◆ TASK TO COMPLETE
Please set down only the lines below starting with the line with "blue circle: (190, 72) -> (324, 129), moved" and going on through the line with "purple square: (269, 165)", verbatim and without pictures.
[[ EXERCISE DATA open ]]
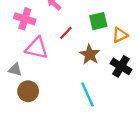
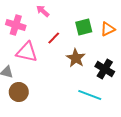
orange triangle: (120, 35) -> (108, 29), moved
cyan line: (88, 94) -> (90, 95), moved, turned -45

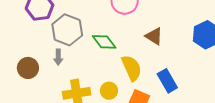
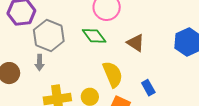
green diamond: (104, 42) -> (94, 36), moved
blue rectangle: (167, 81) -> (148, 88), size x0.7

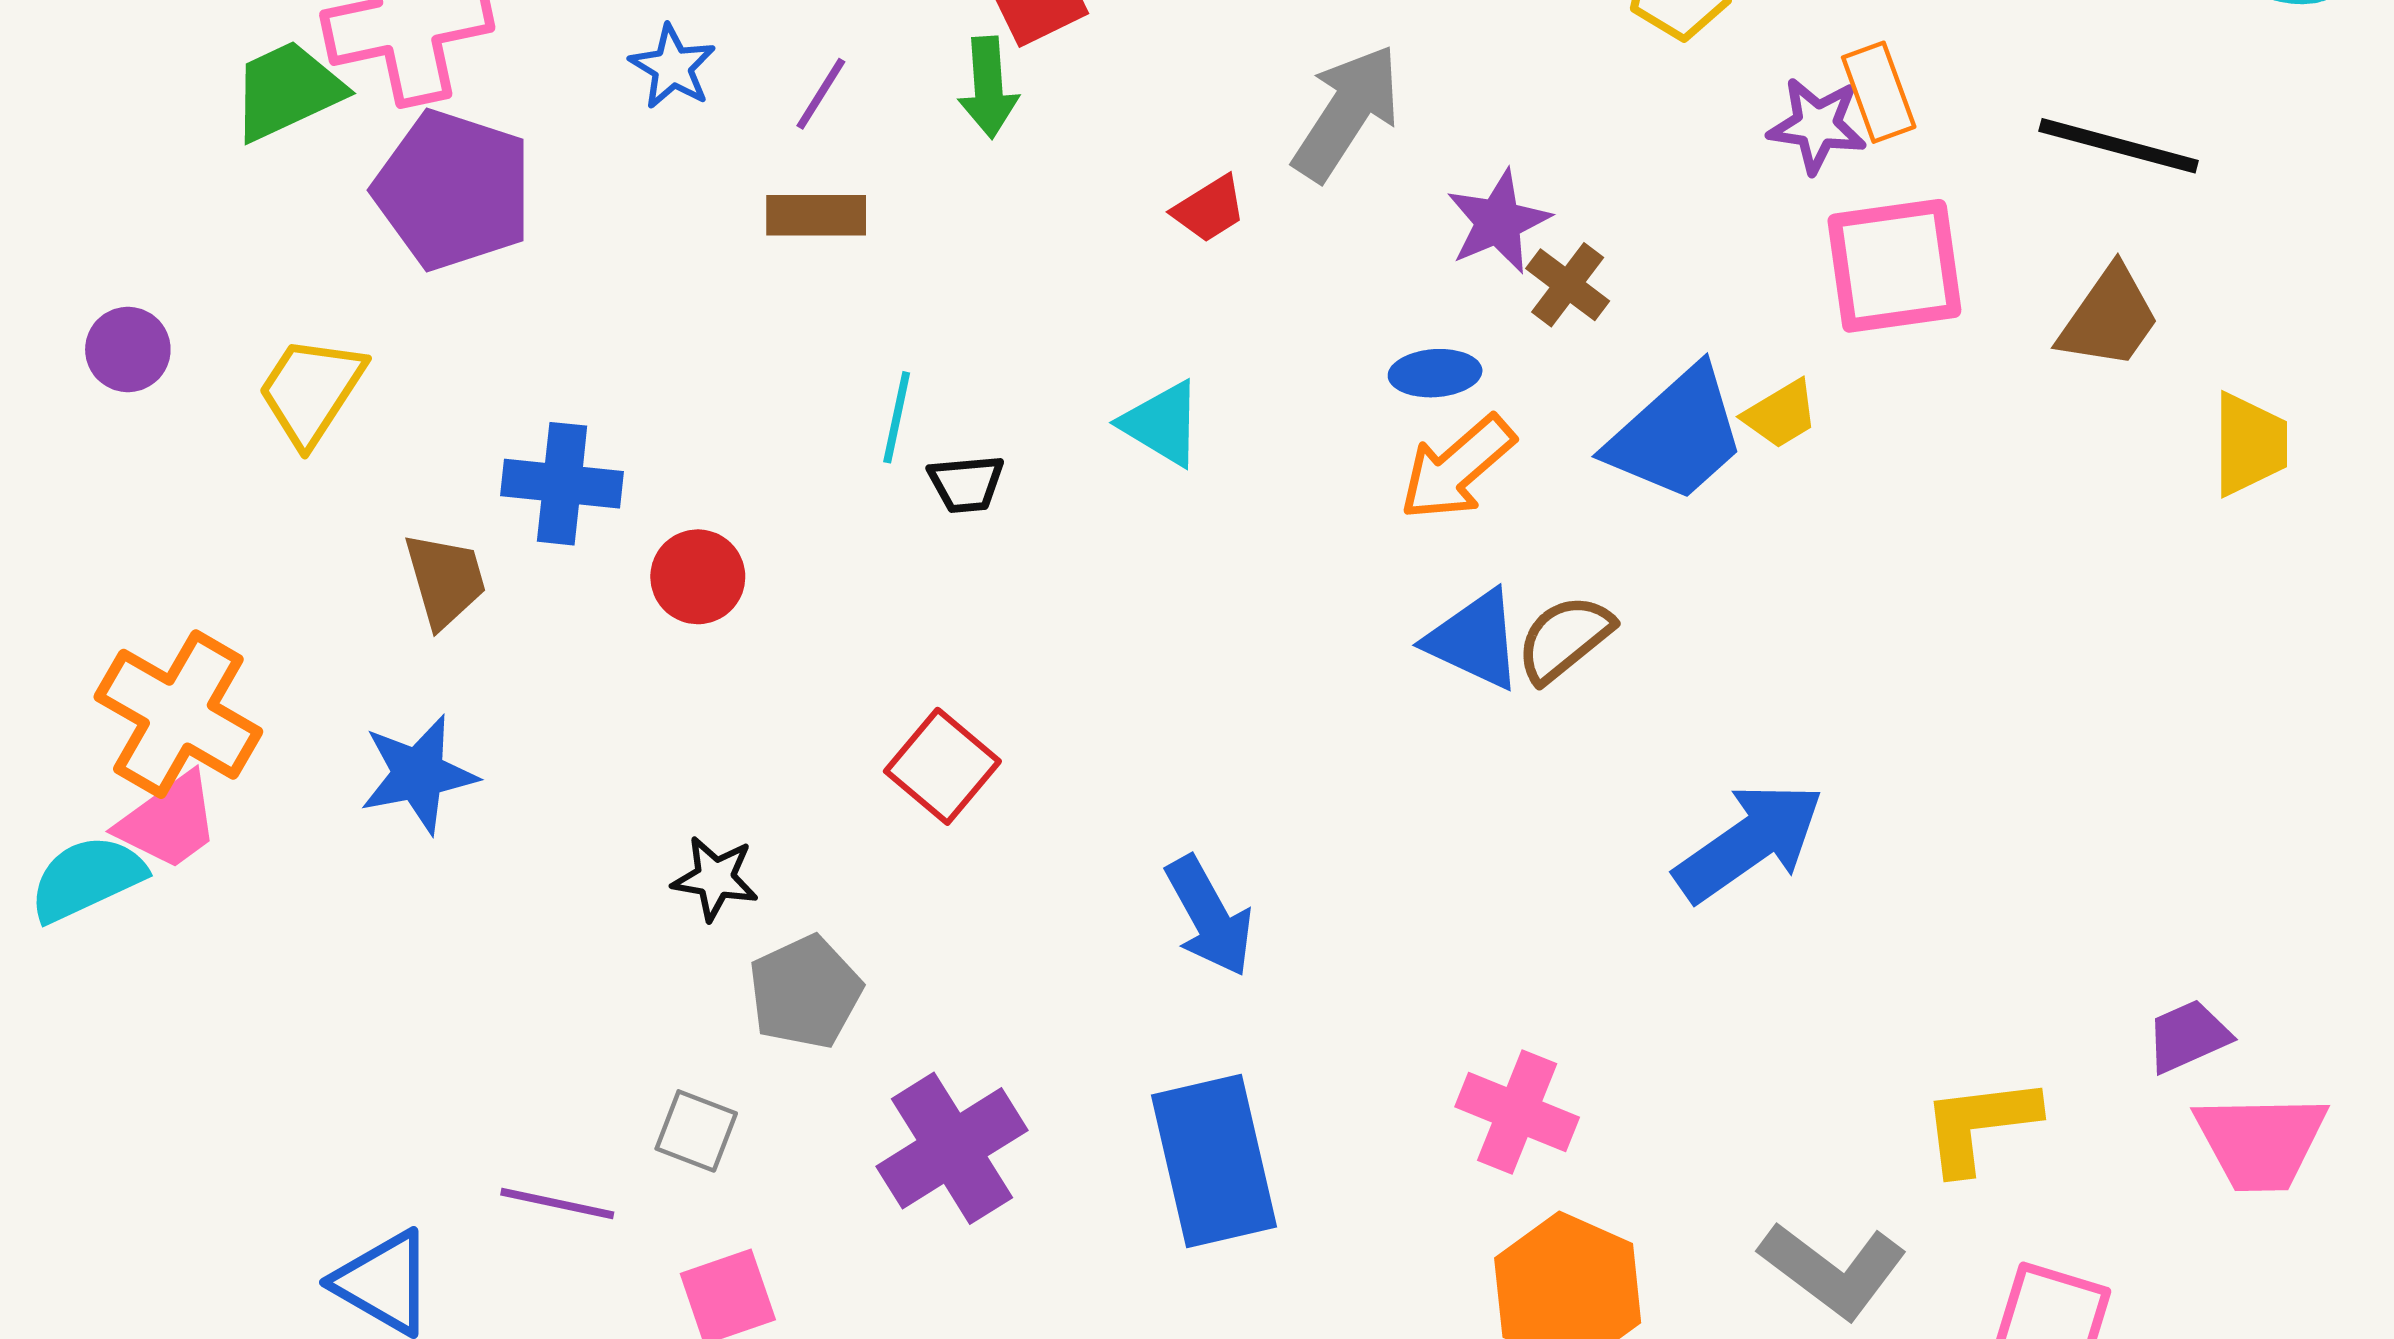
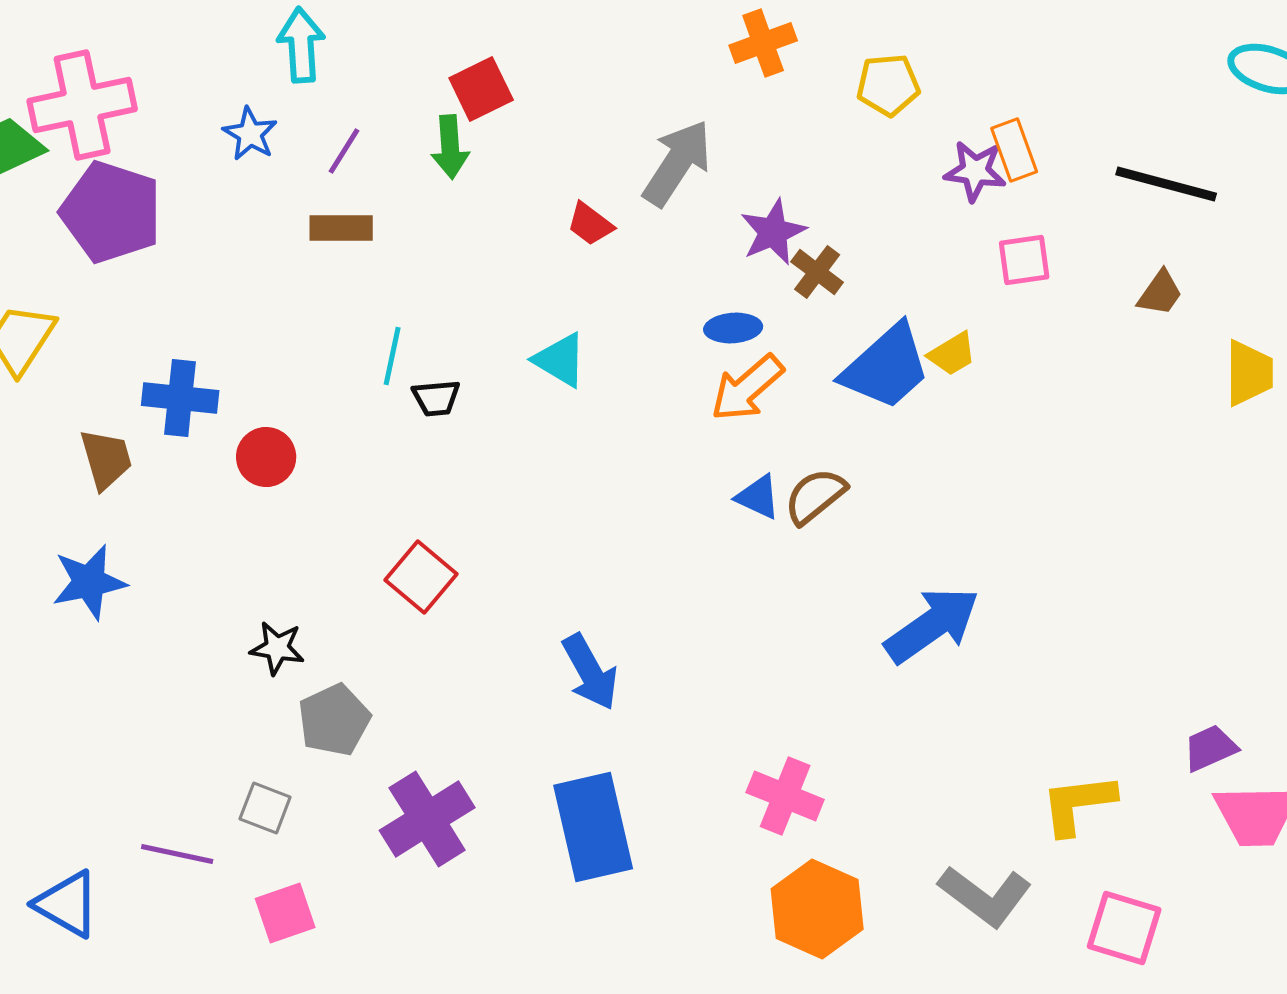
red trapezoid: (1209, 209) -> (590, 224), turned 69
pink square: (1894, 266) -> (1024, 260), size x0.6
brown trapezoid: (2109, 318) -> (1160, 293), size x0.7
blue triangle: (1475, 640) -> (758, 497), size x0.7

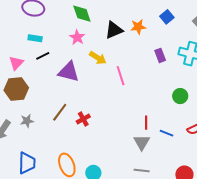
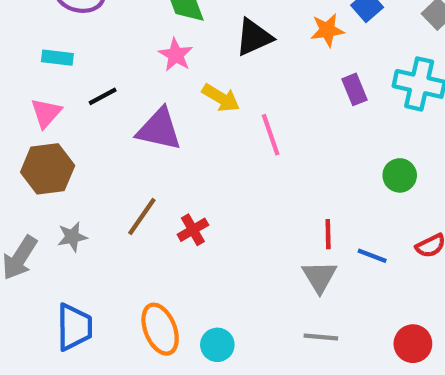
orange star: (138, 27) -> (327, 30), moved
cyan rectangle: (35, 38) -> (57, 58), moved

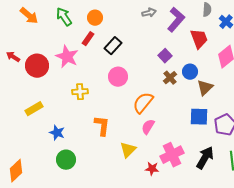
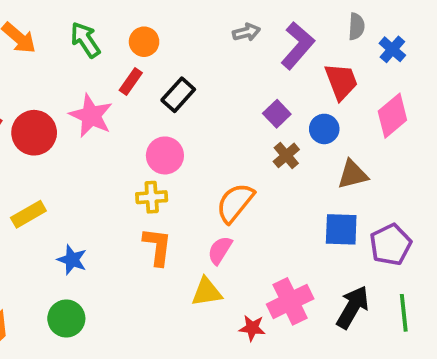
blue circle: (190, 72) -> (324, 129), moved
pink circle: (118, 77) -> (165, 155), moved
brown triangle: (205, 88) -> (353, 174), turned 30
yellow cross: (80, 92) -> (152, 197), moved
pink semicircle: (148, 127) -> (220, 250), moved
yellow triangle: (128, 150) -> (207, 292), turned 36
green circle: (66, 160) -> (66, 319), moved

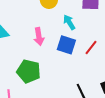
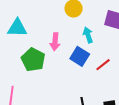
green pentagon: (29, 71) -> (33, 60), moved

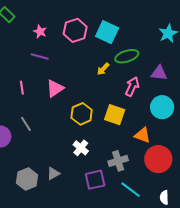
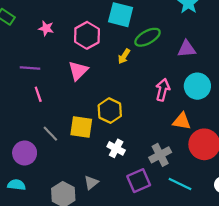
pink hexagon: (75, 30) -> (87, 35), moved
purple line: (40, 56) -> (30, 68), moved
pink arrow: (132, 87) -> (163, 90), moved
pink triangle: (55, 88) -> (78, 71), moved
yellow square: (115, 115) -> (81, 127), moved

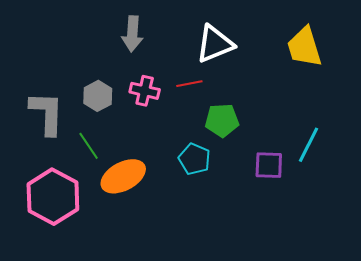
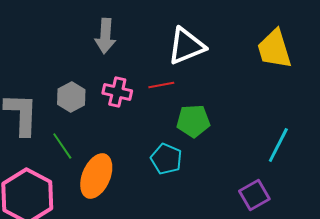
purple square: (269, 165) -> (254, 195), moved, turned -32
orange ellipse: (123, 176) -> (96, 176), turned -39

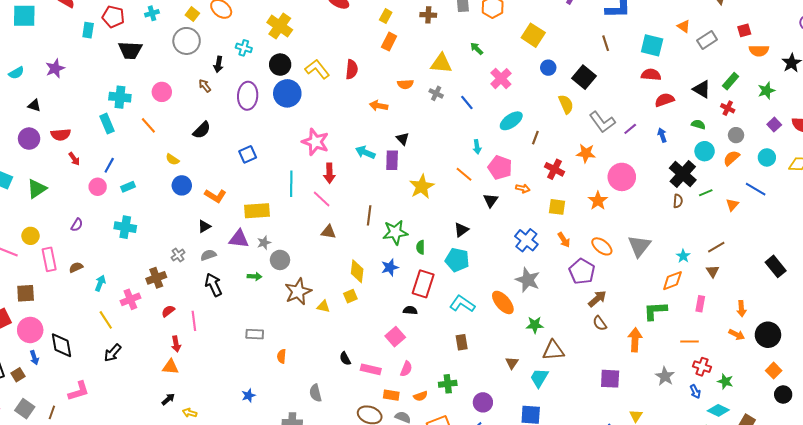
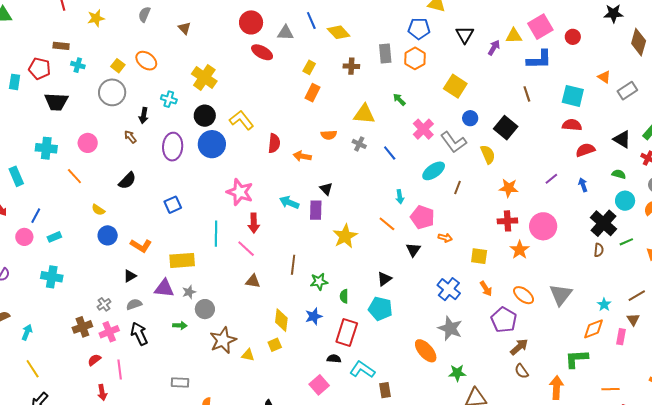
cyan cross: (152, 13) -> (78, 65), turned 32
red semicircle: (352, 69) -> (274, 143), moved
gray L-shape: (602, 122) -> (454, 142), moved
cyan rectangle: (107, 124) -> (16, 176), moved
orange star: (586, 153) -> (509, 188), moved
red cross: (554, 169) -> (507, 221), moved, turned -30
green star: (395, 232) -> (319, 282), size x0.7
pink cross: (130, 299) -> (109, 332), moved
cyan L-shape: (462, 304) -> (362, 370), moved
pink rectangle: (700, 304) -> (621, 337), moved

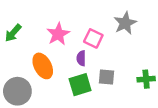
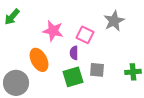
green arrow: (13, 33) -> (12, 17), moved
pink star: (58, 34) -> (53, 31), turned -30

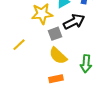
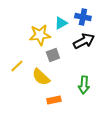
[[ EXERCISE DATA closed ]]
◆ ANSWER TO THIS PROBLEM
blue circle: (190, 72) -> (324, 129), moved
pink circle: (118, 77) -> (165, 155), moved
brown triangle: (205, 88) -> (353, 174), turned 30
yellow cross: (80, 92) -> (152, 197), moved
pink semicircle: (148, 127) -> (220, 250), moved
yellow triangle: (128, 150) -> (207, 292), turned 36
green circle: (66, 160) -> (66, 319), moved

green pentagon: (29, 71) -> (33, 60), moved

pink hexagon: (75, 30) -> (87, 35), moved
purple line: (40, 56) -> (30, 68), moved
pink arrow: (132, 87) -> (163, 90), moved
pink triangle: (55, 88) -> (78, 71), moved
yellow square: (115, 115) -> (81, 127), moved

purple square: (269, 165) -> (254, 195), moved, turned -32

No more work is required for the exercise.